▶ _Goal_
Rewrite the source data below, changing every "pink rectangle" to "magenta rectangle" and leaving everything else as it is. Omit the pictures.

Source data
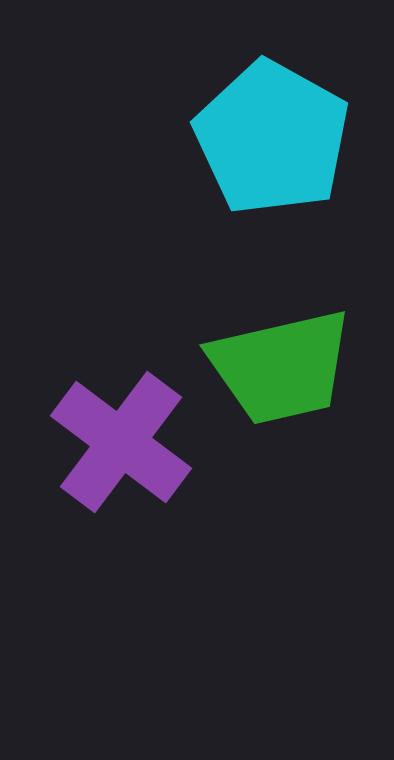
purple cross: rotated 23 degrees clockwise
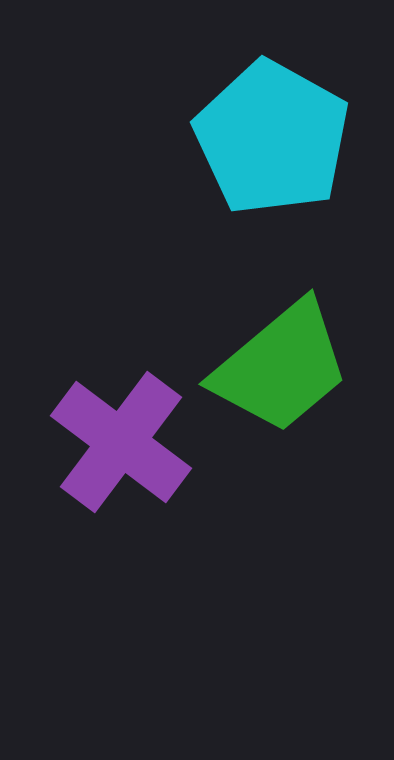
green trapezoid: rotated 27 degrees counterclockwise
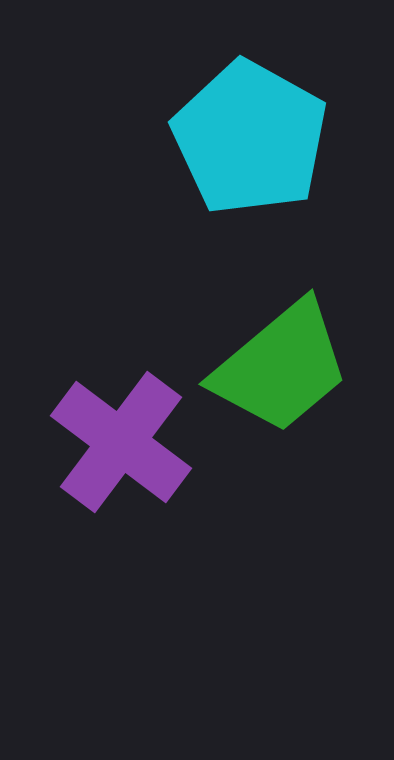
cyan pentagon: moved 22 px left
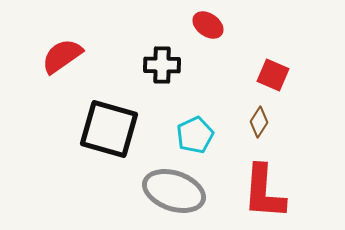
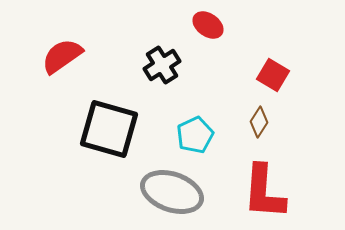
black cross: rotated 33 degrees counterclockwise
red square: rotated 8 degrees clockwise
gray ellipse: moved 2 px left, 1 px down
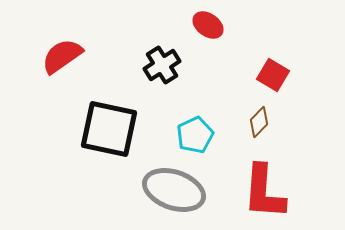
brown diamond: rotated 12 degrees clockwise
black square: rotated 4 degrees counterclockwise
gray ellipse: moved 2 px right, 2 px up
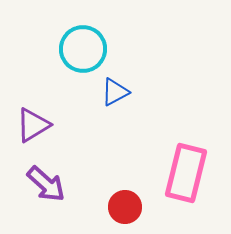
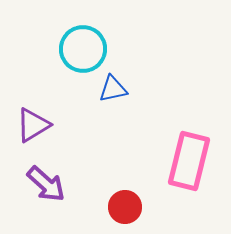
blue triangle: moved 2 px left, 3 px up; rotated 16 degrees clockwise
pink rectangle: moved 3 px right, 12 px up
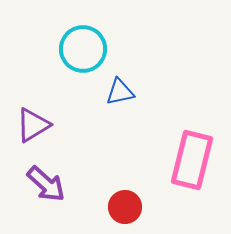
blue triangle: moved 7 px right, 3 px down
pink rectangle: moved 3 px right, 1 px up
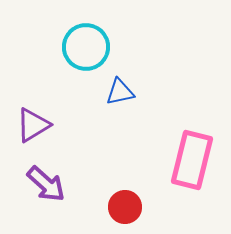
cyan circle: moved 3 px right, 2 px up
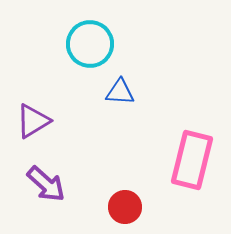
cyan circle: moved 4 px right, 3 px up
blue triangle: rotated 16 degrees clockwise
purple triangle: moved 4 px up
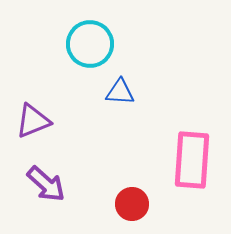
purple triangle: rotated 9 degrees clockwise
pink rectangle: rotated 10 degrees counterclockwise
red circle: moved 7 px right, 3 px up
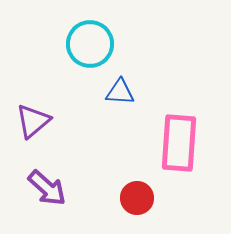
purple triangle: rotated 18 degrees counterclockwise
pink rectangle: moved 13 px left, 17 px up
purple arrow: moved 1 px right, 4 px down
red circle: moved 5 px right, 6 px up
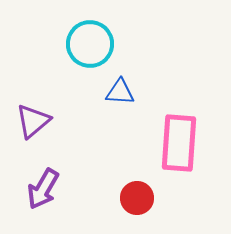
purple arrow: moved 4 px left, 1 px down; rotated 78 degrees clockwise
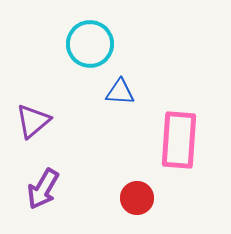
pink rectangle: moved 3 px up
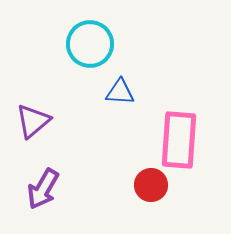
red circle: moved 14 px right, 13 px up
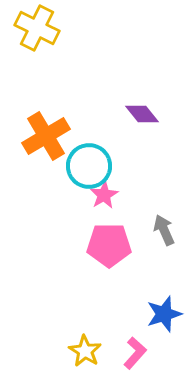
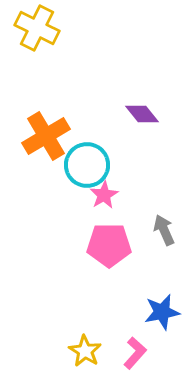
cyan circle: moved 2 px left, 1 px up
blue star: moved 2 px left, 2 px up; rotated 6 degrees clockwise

▶ _Response to the exercise_
purple cross: rotated 23 degrees clockwise
green trapezoid: rotated 27 degrees counterclockwise
cyan pentagon: moved 22 px left
black cross: rotated 33 degrees counterclockwise
red square: rotated 8 degrees clockwise
gray ellipse: moved 2 px left, 1 px down
brown diamond: rotated 12 degrees clockwise
black square: rotated 4 degrees counterclockwise
gray ellipse: moved 2 px right, 2 px up
blue triangle: moved 2 px left, 3 px up; rotated 16 degrees clockwise
magenta rectangle: moved 3 px right, 12 px up
blue triangle: moved 7 px right, 3 px down
magenta rectangle: moved 3 px right, 1 px up
cyan circle: moved 3 px right, 2 px up
cyan circle: moved 4 px right, 3 px up
blue triangle: rotated 16 degrees clockwise
purple triangle: moved 4 px up
purple triangle: rotated 9 degrees clockwise
magenta rectangle: rotated 10 degrees counterclockwise
red circle: moved 7 px right, 3 px up
purple triangle: rotated 18 degrees counterclockwise
magenta rectangle: moved 13 px left, 17 px up
purple arrow: moved 1 px right, 4 px down
red circle: moved 5 px right, 6 px up
purple arrow: moved 4 px left, 1 px down; rotated 78 degrees clockwise
magenta rectangle: moved 3 px up
red circle: moved 14 px right, 13 px up
cyan circle: moved 2 px left, 1 px up
blue star: moved 2 px left, 2 px up; rotated 6 degrees clockwise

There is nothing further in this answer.